Object tracking records:
Content starts

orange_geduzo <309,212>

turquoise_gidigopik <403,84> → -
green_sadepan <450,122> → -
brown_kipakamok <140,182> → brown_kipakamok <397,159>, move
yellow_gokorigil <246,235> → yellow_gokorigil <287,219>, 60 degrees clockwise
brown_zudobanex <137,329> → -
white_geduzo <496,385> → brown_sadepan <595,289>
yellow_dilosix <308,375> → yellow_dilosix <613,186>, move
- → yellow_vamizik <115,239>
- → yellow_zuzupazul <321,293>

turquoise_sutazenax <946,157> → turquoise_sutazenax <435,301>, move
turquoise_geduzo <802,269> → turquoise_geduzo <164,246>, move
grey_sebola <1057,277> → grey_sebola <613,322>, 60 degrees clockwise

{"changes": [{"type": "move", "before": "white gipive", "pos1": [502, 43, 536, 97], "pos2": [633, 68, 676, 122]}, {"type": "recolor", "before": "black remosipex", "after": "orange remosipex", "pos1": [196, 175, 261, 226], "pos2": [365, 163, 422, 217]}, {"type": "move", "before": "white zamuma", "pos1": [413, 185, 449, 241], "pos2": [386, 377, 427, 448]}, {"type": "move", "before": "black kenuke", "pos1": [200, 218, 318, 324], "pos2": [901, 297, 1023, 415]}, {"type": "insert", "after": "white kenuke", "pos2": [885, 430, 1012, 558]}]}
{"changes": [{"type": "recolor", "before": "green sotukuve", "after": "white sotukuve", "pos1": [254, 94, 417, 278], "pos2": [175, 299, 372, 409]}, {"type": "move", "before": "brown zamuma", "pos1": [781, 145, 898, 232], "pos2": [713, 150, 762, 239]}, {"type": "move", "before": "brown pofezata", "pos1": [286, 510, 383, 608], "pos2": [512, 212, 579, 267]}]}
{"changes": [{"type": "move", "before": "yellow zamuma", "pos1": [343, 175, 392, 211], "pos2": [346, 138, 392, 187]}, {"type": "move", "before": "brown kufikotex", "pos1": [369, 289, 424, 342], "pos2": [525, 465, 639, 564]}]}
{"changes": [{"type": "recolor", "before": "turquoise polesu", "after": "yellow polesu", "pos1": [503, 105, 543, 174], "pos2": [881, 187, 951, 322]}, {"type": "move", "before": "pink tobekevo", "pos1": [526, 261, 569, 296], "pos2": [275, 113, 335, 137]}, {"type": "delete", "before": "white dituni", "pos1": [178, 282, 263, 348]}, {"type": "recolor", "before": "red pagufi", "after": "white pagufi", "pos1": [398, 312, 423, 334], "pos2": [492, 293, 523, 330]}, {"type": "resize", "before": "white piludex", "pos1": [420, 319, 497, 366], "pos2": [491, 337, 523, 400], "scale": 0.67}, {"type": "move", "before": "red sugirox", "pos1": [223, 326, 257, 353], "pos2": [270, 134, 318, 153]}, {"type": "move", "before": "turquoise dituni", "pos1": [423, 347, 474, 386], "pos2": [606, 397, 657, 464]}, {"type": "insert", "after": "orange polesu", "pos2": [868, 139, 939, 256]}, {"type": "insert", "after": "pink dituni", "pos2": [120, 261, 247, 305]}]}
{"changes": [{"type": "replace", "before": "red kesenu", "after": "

Content ends

▶ ASSIGNMENT:
Please repeat each entry exactly as written.

▶ ANSWER FOR THE TASK:
orange_geduzo <309,212>

turquoise_gidigopik <403,84> → -
green_sadepan <450,122> → -
brown_kipakamok <140,182> → brown_kipakamok <397,159>, move
yellow_gokorigil <246,235> → yellow_gokorigil <287,219>, 60 degrees clockwise
brown_zudobanex <137,329> → -
white_geduzo <496,385> → brown_sadepan <595,289>
yellow_dilosix <308,375> → yellow_dilosix <613,186>, move
- → yellow_vamizik <115,239>
- → yellow_zuzupazul <321,293>

turquoise_sutazenax <946,157> → turquoise_sutazenax <435,301>, move
turquoise_geduzo <802,269> → turquoise_geduzo <164,246>, move
grey_sebola <1057,277> → grey_sebola <613,322>, 60 degrees clockwise

{"changes": [{"type": "move", "before": "white gipive", "pos1": [502, 43, 536, 97], "pos2": [633, 68, 676, 122]}, {"type": "recolor", "before": "black remosipex", "after": "orange remosipex", "pos1": [196, 175, 261, 226], "pos2": [365, 163, 422, 217]}, {"type": "move", "before": "white zamuma", "pos1": [413, 185, 449, 241], "pos2": [386, 377, 427, 448]}, {"type": "move", "before": "black kenuke", "pos1": [200, 218, 318, 324], "pos2": [901, 297, 1023, 415]}, {"type": "insert", "after": "white kenuke", "pos2": [885, 430, 1012, 558]}]}
{"changes": [{"type": "recolor", "before": "green sotukuve", "after": "white sotukuve", "pos1": [254, 94, 417, 278], "pos2": [175, 299, 372, 409]}, {"type": "move", "before": "brown zamuma", "pos1": [781, 145, 898, 232], "pos2": [713, 150, 762, 239]}, {"type": "move", "before": "brown pofezata", "pos1": [286, 510, 383, 608], "pos2": [512, 212, 579, 267]}]}
{"changes": [{"type": "move", "before": "yellow zamuma", "pos1": [343, 175, 392, 211], "pos2": [346, 138, 392, 187]}, {"type": "move", "before": "brown kufikotex", "pos1": [369, 289, 424, 342], "pos2": [525, 465, 639, 564]}]}
{"changes": [{"type": "recolor", "before": "turquoise polesu", "after": "yellow polesu", "pos1": [503, 105, 543, 174], "pos2": [881, 187, 951, 322]}, {"type": "move", "before": "pink tobekevo", "pos1": [526, 261, 569, 296], "pos2": [275, 113, 335, 137]}, {"type": "delete", "before": "white dituni", "pos1": [178, 282, 263, 348]}, {"type": "recolor", "before": "red pagufi", "after": "white pagufi", "pos1": [398, 312, 423, 334], "pos2": [492, 293, 523, 330]}, {"type": "resize", "before": "white piludex", "pos1": [420, 319, 497, 366], "pos2": [491, 337, 523, 400], "scale": 0.67}, {"type": "move", "before": "red sugirox", "pos1": [223, 326, 257, 353], "pos2": [270, 134, 318, 153]}, {"type": "move", "before": "turquoise dituni", "pos1": [423, 347, 474, 386], "pos2": [606, 397, 657, 464]}, {"type": "insert", "after": "orange polesu", "pos2": [868, 139, 939, 256]}, {"type": "insert", "after": "pink dituni", "pos2": [120, 261, 247, 305]}]}
{"changes": [{"type": "replace", "before": "red kesenu", "after": "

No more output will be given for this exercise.